TASK STATEMENT —
Copy each line of the listing below exactly.

DATA TO USE —
[Start of section]
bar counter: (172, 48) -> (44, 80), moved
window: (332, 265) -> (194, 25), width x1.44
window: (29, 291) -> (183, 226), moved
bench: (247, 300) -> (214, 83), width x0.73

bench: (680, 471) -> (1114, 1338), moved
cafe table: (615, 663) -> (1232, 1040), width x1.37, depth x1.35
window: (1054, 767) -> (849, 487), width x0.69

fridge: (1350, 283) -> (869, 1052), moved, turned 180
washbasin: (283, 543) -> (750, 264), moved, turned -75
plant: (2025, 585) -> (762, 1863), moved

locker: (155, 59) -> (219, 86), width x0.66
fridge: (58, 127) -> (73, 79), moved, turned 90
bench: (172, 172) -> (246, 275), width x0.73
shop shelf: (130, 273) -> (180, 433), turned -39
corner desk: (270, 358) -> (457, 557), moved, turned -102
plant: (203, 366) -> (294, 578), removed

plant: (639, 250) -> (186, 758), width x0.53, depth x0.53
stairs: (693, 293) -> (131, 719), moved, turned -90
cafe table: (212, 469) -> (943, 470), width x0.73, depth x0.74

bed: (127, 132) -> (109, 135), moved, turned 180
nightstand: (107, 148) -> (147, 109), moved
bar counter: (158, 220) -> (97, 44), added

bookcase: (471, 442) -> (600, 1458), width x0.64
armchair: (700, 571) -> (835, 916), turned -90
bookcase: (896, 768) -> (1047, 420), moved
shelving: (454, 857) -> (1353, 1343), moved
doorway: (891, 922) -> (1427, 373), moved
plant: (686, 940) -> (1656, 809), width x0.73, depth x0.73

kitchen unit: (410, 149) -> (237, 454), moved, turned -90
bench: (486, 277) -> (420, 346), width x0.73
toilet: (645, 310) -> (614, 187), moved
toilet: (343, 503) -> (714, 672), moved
[End of section]
TASK OUTPUT —
bar counter: (172, 48) -> (44, 80), moved
window: (332, 265) -> (194, 25), width x1.44
window: (29, 291) -> (183, 226), moved
bench: (247, 300) -> (214, 83), width x0.73

bench: (680, 471) -> (1114, 1338), moved
cafe table: (615, 663) -> (1232, 1040), width x1.37, depth x1.35
window: (1054, 767) -> (849, 487), width x0.69

fridge: (1350, 283) -> (869, 1052), moved, turned 180
washbasin: (283, 543) -> (750, 264), moved, turned -75
plant: (2025, 585) -> (762, 1863), moved

locker: (155, 59) -> (219, 86), width x0.66
fridge: (58, 127) -> (73, 79), moved, turned 90
bench: (172, 172) -> (246, 275), width x0.73
shop shelf: (130, 273) -> (180, 433), turned -39
corner desk: (270, 358) -> (457, 557), moved, turned -102
plant: (203, 366) -> (294, 578), removed

plant: (639, 250) -> (186, 758), width x0.53, depth x0.53
stairs: (693, 293) -> (131, 719), moved, turned -90
cafe table: (212, 469) -> (943, 470), width x0.73, depth x0.74

bed: (127, 132) -> (109, 135), moved, turned 180
nightstand: (107, 148) -> (147, 109), moved
bar counter: (158, 220) -> (97, 44), added

bookcase: (471, 442) -> (600, 1458), width x0.64
armchair: (700, 571) -> (835, 916), turned -90
bookcase: (896, 768) -> (1047, 420), moved
shelving: (454, 857) -> (1353, 1343), moved
doorway: (891, 922) -> (1427, 373), moved
plant: (686, 940) -> (1656, 809), width x0.73, depth x0.73

kitchen unit: (410, 149) -> (237, 454), moved, turned -90
bench: (486, 277) -> (420, 346), width x0.73
toilet: (645, 310) -> (614, 187), moved
toilet: (343, 503) -> (714, 672), moved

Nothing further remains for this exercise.